Required action: The word to find is "board". Copy each line of the material that contains it.

- - - - -

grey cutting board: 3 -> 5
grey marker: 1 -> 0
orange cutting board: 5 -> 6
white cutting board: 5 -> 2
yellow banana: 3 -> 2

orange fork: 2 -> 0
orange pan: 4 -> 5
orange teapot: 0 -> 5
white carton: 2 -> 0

- - - - -

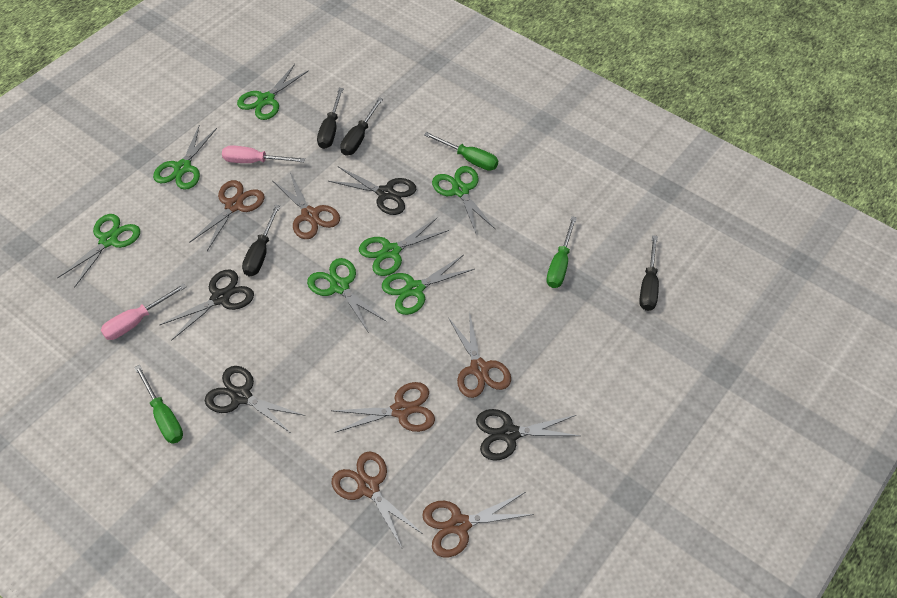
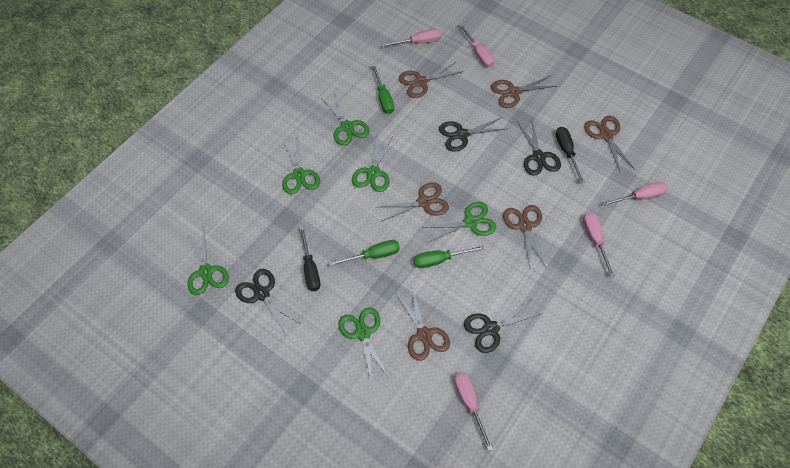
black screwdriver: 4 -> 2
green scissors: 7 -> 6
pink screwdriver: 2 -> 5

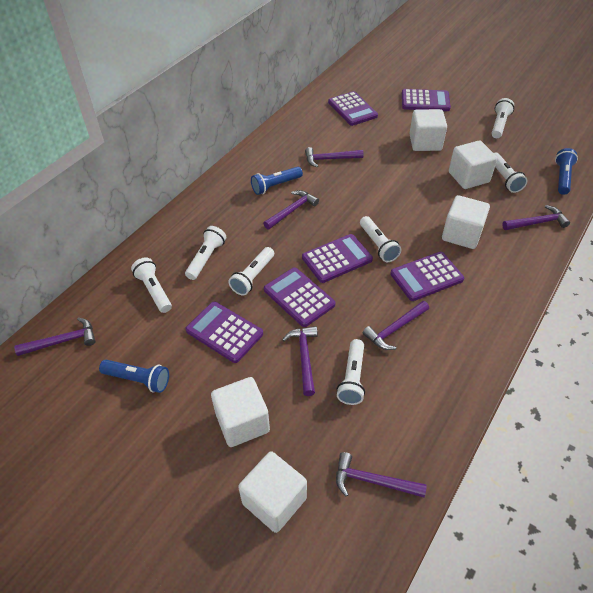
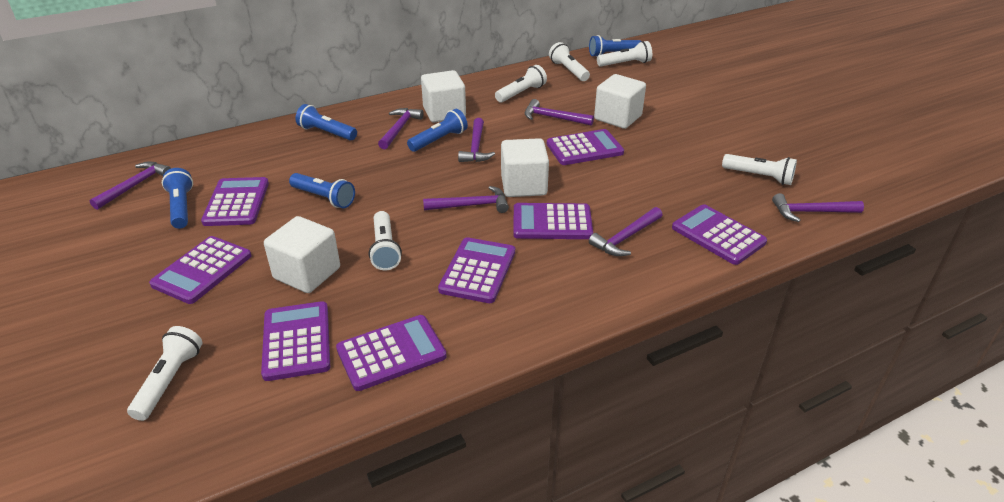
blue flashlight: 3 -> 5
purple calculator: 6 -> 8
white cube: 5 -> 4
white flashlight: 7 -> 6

- - - - -

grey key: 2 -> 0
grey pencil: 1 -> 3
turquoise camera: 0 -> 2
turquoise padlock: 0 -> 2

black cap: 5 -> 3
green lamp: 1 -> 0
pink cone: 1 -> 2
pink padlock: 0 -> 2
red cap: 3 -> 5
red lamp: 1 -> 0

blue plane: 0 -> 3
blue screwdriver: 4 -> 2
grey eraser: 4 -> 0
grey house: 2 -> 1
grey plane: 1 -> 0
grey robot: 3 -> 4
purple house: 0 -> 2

- - - - -

Exercise response:
grey cutting board: 3 -> 5
orange cutting board: 5 -> 6
white cutting board: 5 -> 2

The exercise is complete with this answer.